Available data:
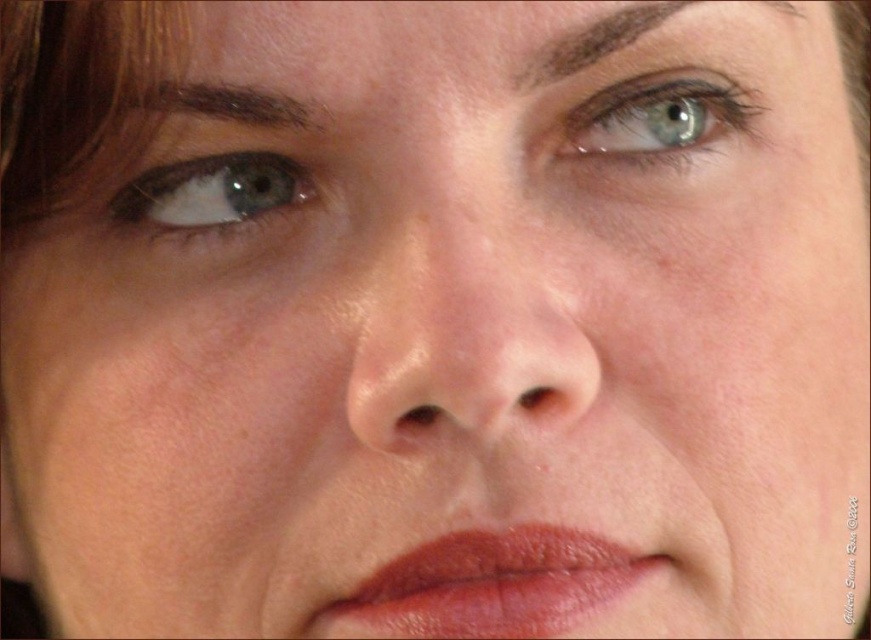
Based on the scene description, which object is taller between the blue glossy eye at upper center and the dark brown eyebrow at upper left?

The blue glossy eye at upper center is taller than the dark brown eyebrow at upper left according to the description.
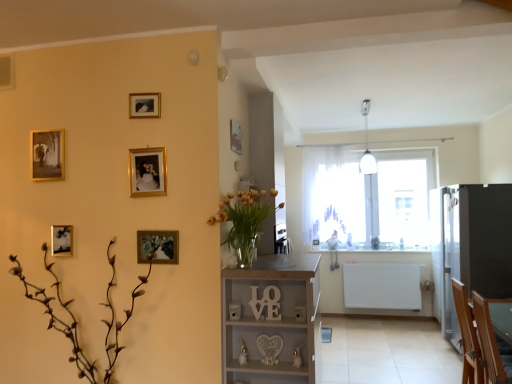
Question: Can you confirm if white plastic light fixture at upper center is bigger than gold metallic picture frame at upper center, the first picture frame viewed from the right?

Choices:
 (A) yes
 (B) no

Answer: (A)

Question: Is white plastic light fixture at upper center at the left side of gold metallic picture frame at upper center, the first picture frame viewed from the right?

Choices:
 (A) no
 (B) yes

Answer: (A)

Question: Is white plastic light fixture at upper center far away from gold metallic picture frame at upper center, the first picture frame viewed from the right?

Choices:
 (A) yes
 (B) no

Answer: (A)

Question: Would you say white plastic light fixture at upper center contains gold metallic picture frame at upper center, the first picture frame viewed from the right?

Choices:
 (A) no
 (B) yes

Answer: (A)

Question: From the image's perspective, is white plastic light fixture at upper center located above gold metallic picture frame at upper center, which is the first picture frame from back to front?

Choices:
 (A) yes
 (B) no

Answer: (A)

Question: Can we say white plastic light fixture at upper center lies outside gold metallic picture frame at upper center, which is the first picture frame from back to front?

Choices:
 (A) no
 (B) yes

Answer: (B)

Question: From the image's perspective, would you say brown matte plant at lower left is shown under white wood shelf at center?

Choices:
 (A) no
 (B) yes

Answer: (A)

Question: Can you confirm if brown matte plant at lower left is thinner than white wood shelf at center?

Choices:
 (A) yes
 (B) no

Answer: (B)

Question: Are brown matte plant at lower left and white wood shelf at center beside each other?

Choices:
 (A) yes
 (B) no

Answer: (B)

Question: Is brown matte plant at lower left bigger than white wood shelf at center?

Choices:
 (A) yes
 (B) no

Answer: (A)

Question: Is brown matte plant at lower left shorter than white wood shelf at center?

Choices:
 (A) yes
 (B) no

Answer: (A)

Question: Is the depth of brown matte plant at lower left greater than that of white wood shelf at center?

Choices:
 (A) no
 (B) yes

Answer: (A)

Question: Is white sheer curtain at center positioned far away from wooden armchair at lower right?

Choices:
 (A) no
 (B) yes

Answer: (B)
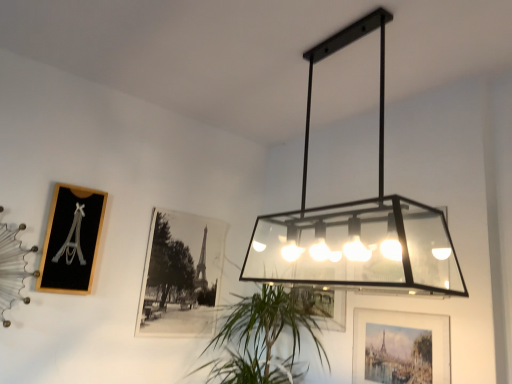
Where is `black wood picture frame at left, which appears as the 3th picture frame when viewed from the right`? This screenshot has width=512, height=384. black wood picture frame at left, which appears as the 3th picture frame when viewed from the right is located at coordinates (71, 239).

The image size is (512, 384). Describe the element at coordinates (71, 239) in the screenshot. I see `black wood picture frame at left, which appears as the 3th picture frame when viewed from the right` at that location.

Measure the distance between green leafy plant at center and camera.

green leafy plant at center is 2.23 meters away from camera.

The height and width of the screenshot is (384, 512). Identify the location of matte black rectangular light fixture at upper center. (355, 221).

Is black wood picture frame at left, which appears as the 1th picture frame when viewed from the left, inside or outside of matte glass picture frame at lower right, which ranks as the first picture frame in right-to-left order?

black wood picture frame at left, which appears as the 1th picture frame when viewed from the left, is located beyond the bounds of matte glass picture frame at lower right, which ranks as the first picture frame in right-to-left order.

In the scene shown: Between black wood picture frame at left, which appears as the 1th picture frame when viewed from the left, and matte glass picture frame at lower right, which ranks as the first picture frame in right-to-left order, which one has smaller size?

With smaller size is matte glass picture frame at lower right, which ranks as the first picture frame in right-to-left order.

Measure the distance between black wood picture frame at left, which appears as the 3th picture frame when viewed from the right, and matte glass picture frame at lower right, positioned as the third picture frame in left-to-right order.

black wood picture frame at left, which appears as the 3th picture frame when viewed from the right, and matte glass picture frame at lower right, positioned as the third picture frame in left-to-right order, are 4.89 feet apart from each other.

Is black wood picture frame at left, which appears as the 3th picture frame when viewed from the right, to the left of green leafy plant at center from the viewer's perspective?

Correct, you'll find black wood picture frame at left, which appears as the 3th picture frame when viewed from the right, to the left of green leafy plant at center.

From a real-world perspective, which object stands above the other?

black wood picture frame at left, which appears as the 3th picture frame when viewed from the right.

Activity:
Collect every line of the rows above that contains the string "light". Treat uppercase and lowercase letters as different.

Answer:
Question: Can you confirm if white plastic light fixture at upper center is bigger than gold metallic picture frame at upper center, the first picture frame viewed from the right?
Question: Is white plastic light fixture at upper center at the left side of gold metallic picture frame at upper center, the first picture frame viewed from the right?
Question: Is white plastic light fixture at upper center far away from gold metallic picture frame at upper center, the first picture frame viewed from the right?
Question: Would you say white plastic light fixture at upper center contains gold metallic picture frame at upper center, the first picture frame viewed from the right?
Question: From the image's perspective, is white plastic light fixture at upper center located above gold metallic picture frame at upper center, which is the first picture frame from back to front?
Question: Can we say white plastic light fixture at upper center lies outside gold metallic picture frame at upper center, which is the first picture frame from back to front?
The height and width of the screenshot is (384, 512). Identify the location of matte black rectangular light fixture at upper center. (355, 221).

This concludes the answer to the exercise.